**Task statement:** From the entries below, copy exactly the lines from the one that contains "(429, 154) = (179, 325): black" through the one that contains "camera: 75 degrees left, 0 degrees up", both included, and only those.

Collected data entries:
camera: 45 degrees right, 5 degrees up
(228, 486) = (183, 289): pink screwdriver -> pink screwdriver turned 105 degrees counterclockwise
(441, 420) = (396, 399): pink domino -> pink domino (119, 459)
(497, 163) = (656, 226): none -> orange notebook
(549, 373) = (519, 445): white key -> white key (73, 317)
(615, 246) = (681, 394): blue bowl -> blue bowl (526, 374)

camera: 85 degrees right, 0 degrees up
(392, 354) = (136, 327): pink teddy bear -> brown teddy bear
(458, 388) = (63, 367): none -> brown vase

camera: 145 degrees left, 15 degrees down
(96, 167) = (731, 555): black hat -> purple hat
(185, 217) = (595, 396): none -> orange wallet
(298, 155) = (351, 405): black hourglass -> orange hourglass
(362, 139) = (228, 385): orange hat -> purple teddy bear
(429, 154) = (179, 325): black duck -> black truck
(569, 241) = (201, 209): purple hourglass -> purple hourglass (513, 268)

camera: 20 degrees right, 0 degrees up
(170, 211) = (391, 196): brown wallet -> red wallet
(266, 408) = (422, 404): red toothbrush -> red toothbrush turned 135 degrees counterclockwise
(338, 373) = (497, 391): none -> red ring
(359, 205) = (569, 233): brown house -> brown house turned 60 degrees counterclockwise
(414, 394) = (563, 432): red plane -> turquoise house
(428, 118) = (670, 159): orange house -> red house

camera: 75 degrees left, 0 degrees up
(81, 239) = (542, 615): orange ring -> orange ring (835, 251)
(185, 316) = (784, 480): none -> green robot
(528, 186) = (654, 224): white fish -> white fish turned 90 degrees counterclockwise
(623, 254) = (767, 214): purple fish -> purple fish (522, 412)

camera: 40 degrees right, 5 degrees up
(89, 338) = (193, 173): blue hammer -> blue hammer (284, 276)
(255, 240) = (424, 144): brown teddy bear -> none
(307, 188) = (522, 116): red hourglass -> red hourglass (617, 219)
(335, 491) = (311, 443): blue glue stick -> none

**Task response:**
(429, 154) = (179, 325): black duck -> black truck
(569, 241) = (201, 209): purple hourglass -> purple hourglass (513, 268)

camera: 20 degrees right, 0 degrees up
(170, 211) = (391, 196): brown wallet -> red wallet
(266, 408) = (422, 404): red toothbrush -> red toothbrush turned 135 degrees counterclockwise
(338, 373) = (497, 391): none -> red ring
(359, 205) = (569, 233): brown house -> brown house turned 60 degrees counterclockwise
(414, 394) = (563, 432): red plane -> turquoise house
(428, 118) = (670, 159): orange house -> red house

camera: 75 degrees left, 0 degrees up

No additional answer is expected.